- Aim of the task -
Return all lines from the entries below in which the word "moved" is present.

---------------

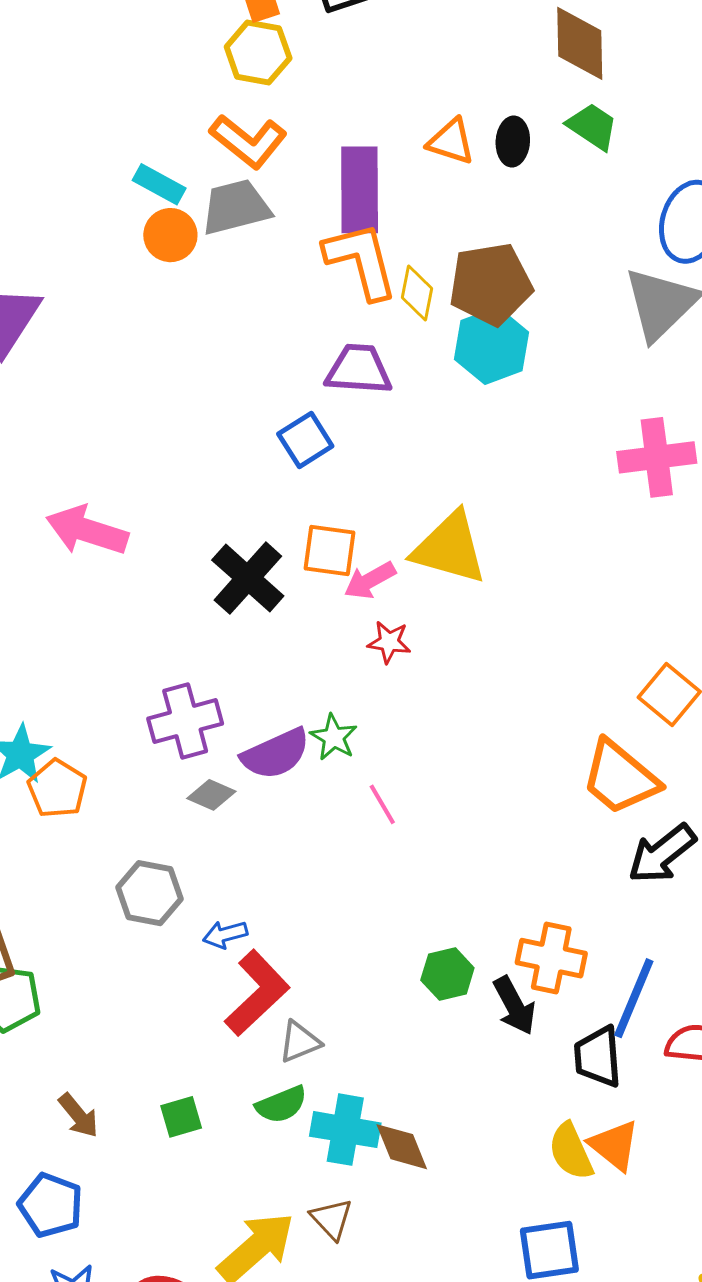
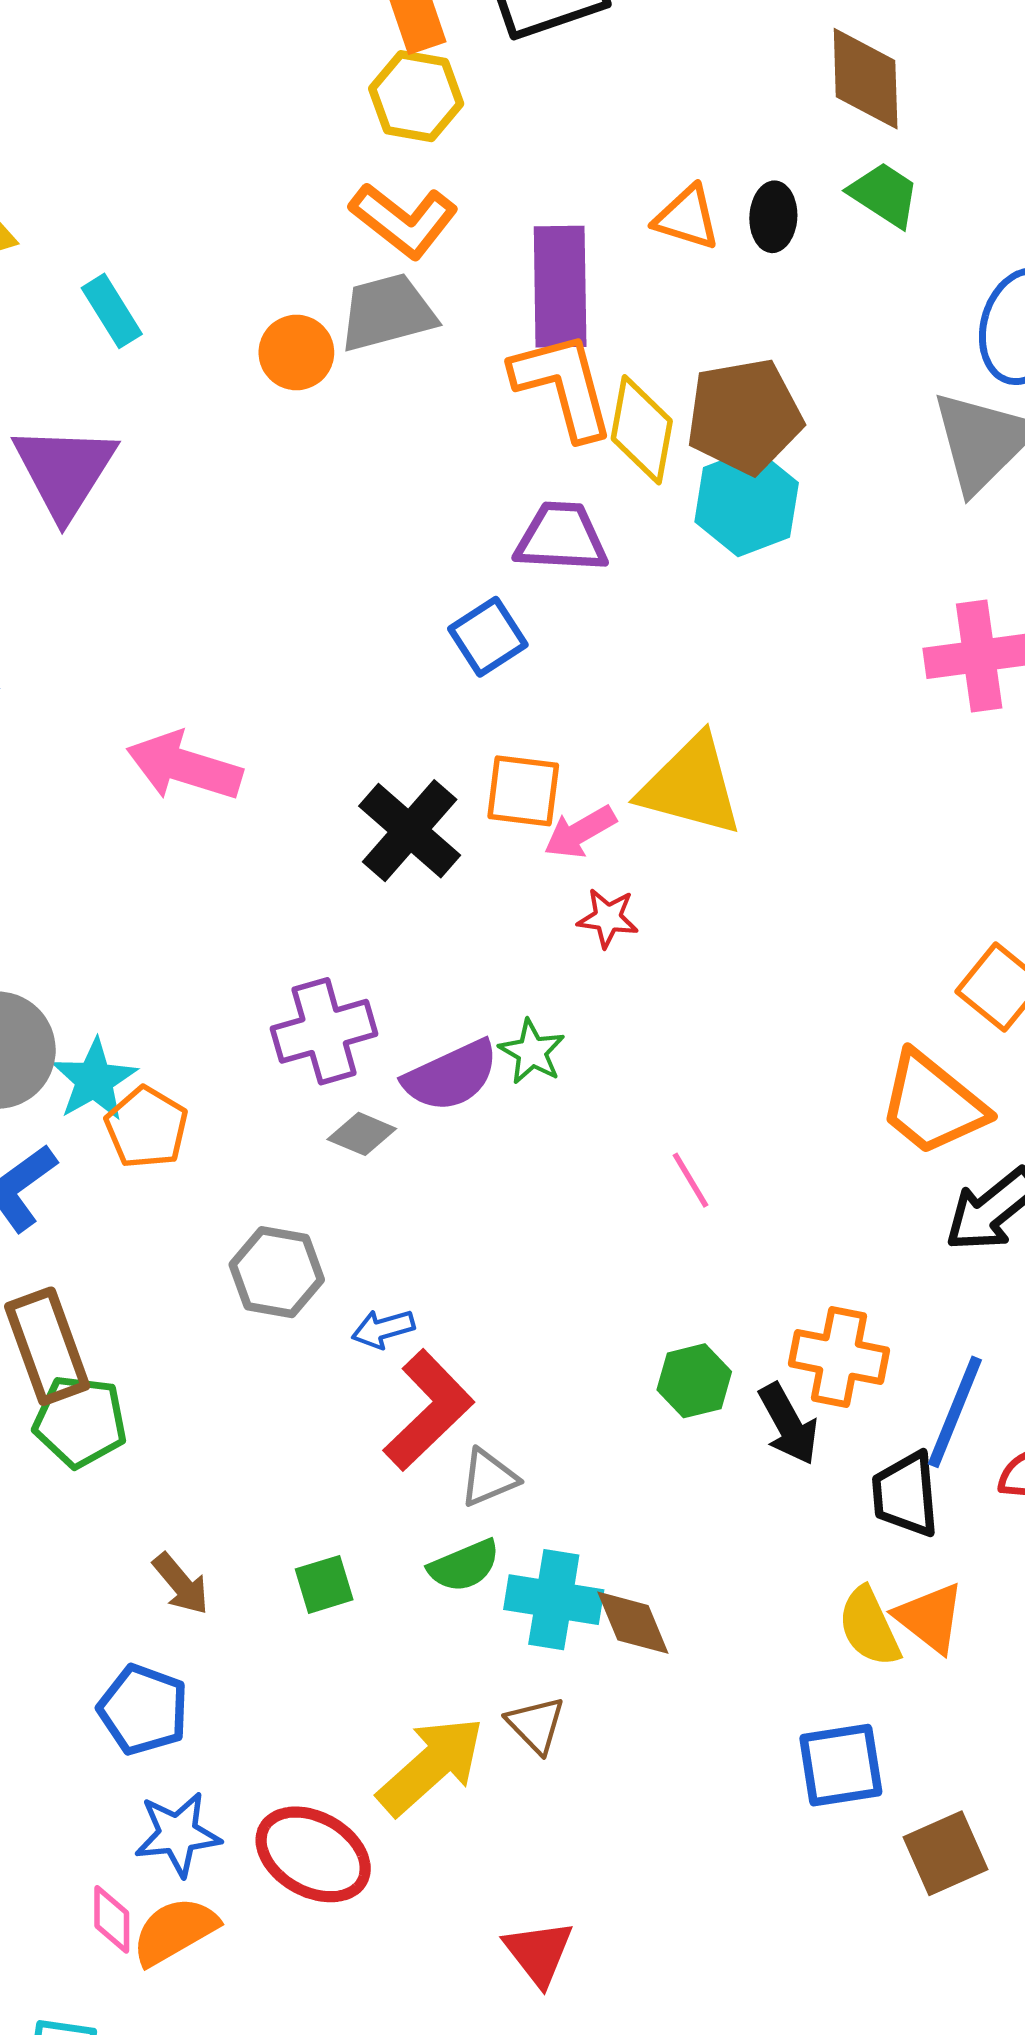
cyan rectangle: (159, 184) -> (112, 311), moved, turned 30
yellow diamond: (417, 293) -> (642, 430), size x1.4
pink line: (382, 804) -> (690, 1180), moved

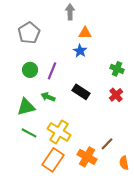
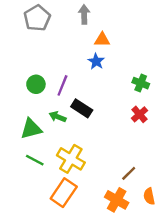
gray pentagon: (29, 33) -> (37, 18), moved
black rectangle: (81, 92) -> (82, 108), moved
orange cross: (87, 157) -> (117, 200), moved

---------------

- Reply -
cyan rectangle: (159, 184) -> (112, 311), moved, turned 30
pink line: (382, 804) -> (690, 1180), moved
gray pentagon: (29, 33) -> (37, 18), moved
black rectangle: (81, 92) -> (82, 108), moved
orange cross: (87, 157) -> (117, 200), moved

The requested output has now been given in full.